• What needs to be done
Lines of the material that include the string "brown" should be returned.

• Exercise data

..........

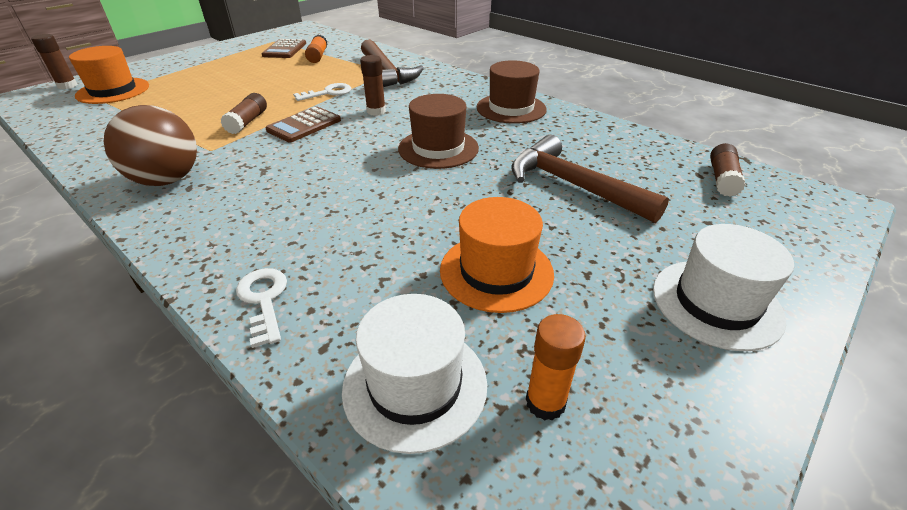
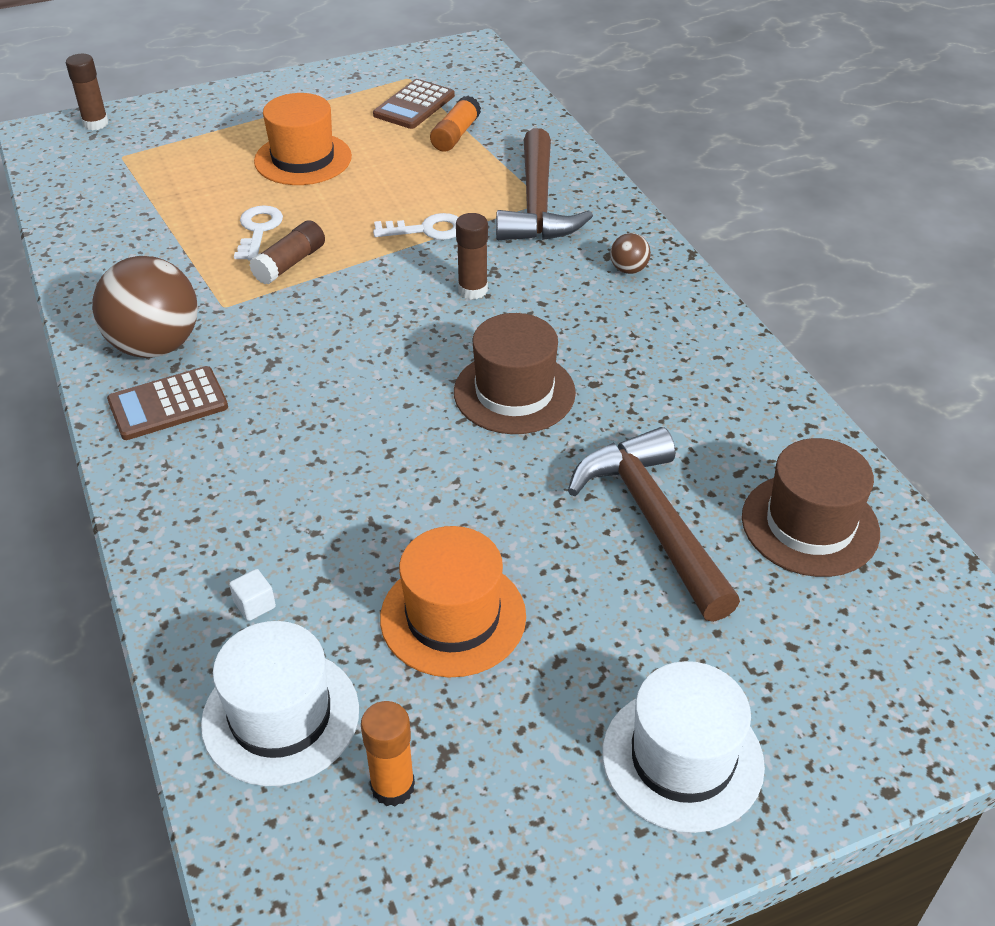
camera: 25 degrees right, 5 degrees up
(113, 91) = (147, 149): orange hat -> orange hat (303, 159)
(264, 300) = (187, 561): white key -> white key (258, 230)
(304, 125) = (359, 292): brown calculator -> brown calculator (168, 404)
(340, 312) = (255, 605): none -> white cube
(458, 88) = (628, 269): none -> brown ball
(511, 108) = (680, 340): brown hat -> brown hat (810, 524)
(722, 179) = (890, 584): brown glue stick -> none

..........

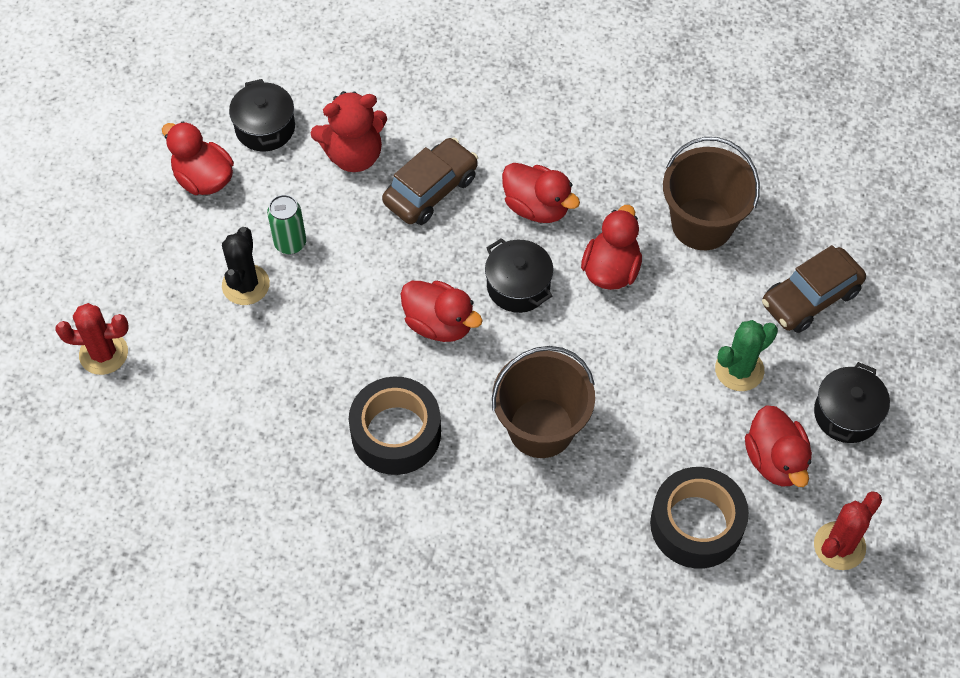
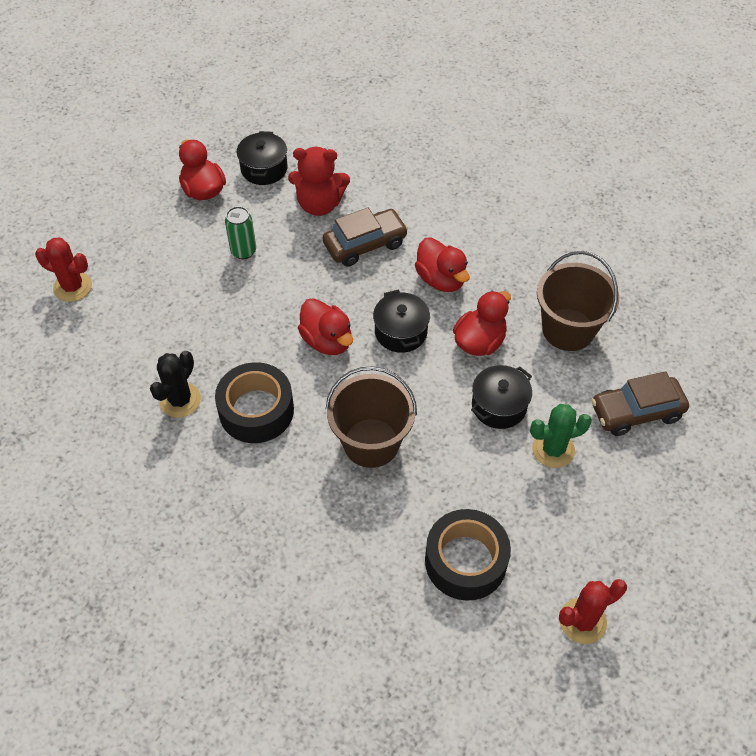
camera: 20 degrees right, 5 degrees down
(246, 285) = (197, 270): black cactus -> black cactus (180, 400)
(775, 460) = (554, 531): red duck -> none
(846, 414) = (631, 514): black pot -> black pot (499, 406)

..........

• Reply
(304, 125) = (359, 292): brown calculator -> brown calculator (168, 404)
(458, 88) = (628, 269): none -> brown ball
(511, 108) = (680, 340): brown hat -> brown hat (810, 524)
(722, 179) = (890, 584): brown glue stick -> none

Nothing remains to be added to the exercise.